SOURCE DATA =>
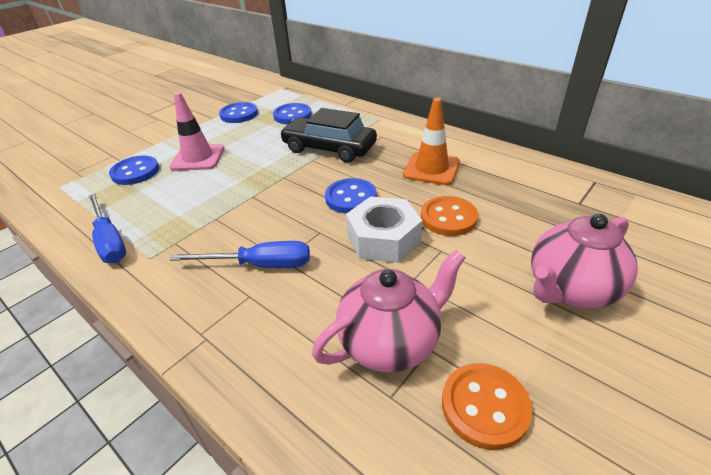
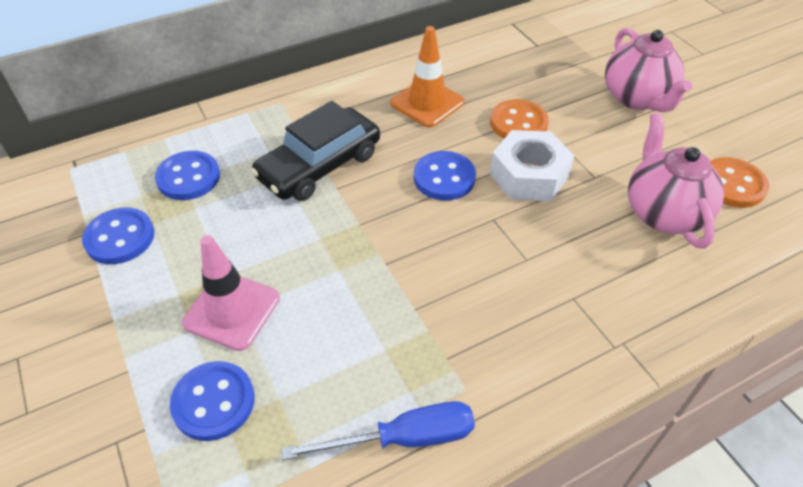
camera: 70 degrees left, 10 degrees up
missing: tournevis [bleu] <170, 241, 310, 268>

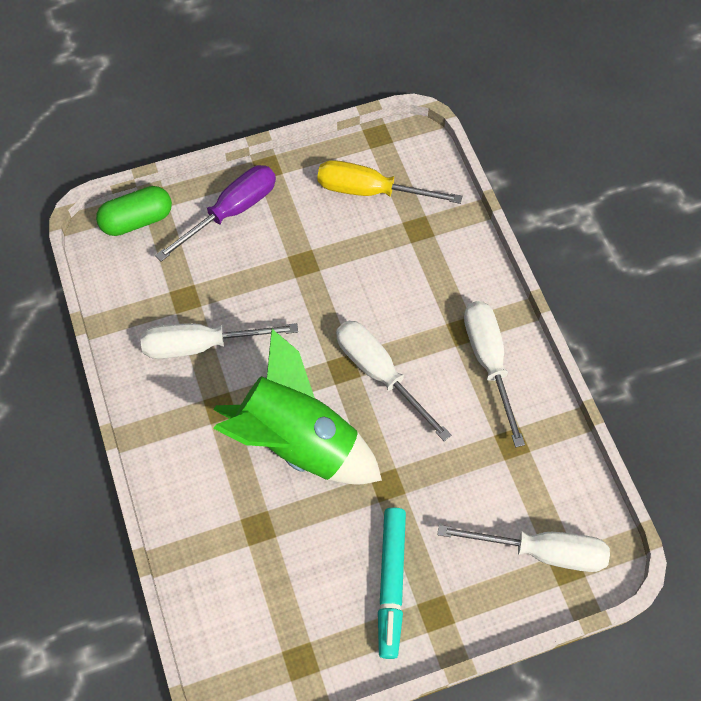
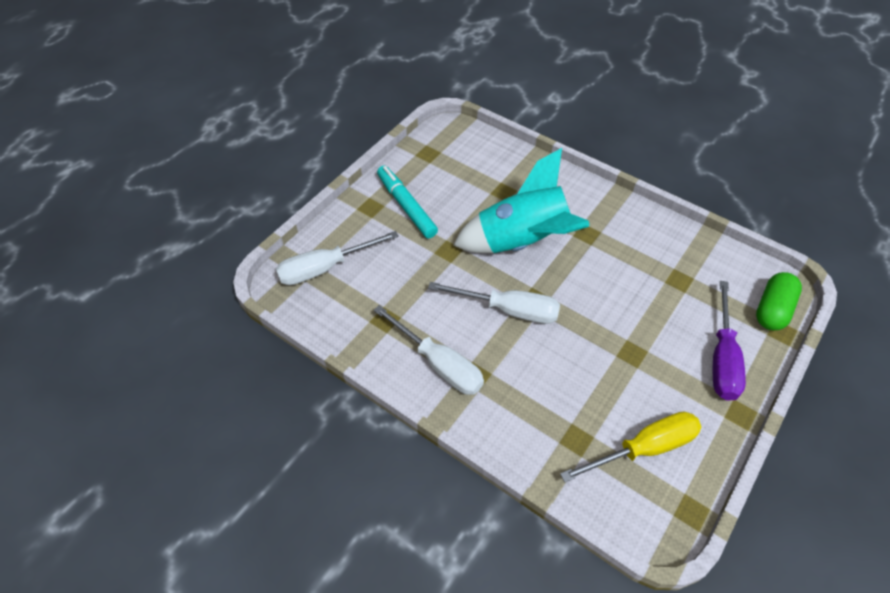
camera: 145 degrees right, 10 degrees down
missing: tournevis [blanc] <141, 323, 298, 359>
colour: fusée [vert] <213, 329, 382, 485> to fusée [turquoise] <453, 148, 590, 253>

* * *

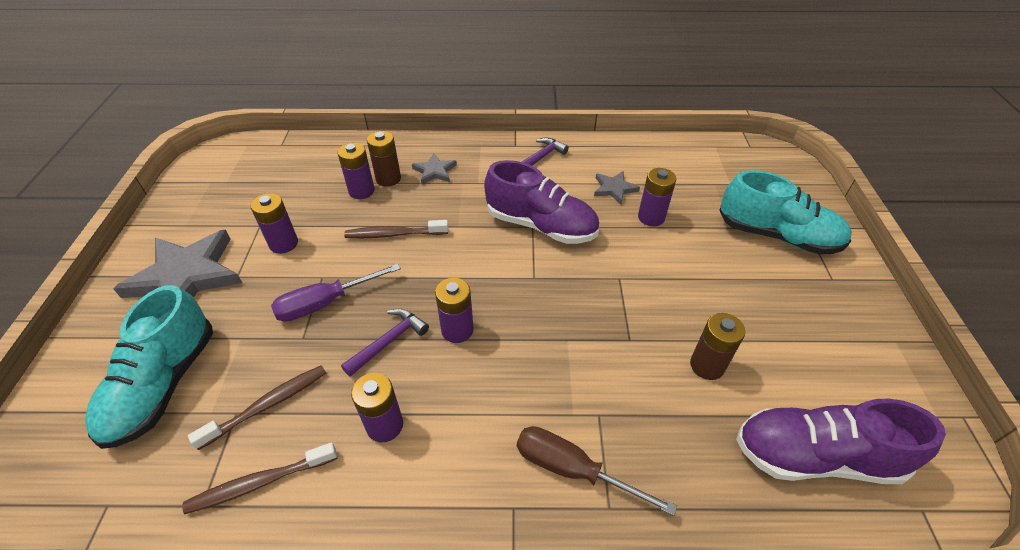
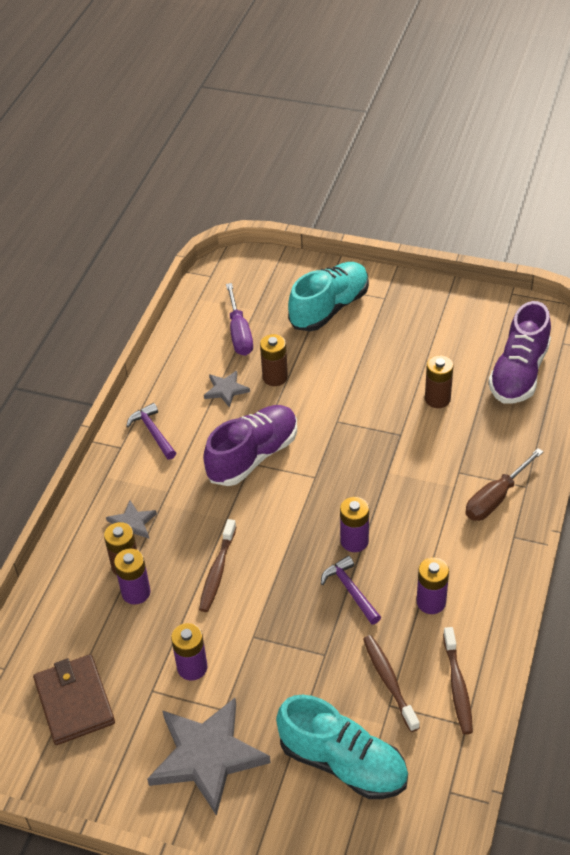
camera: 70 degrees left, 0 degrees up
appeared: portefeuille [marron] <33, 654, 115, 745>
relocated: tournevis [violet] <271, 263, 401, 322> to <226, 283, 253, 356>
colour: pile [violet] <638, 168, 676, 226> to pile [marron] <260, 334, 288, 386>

BRIEF =>
If a line of the listing contains the string "left", count it; then report the total alone.

OUTPUT FOR THIS TASK =>
2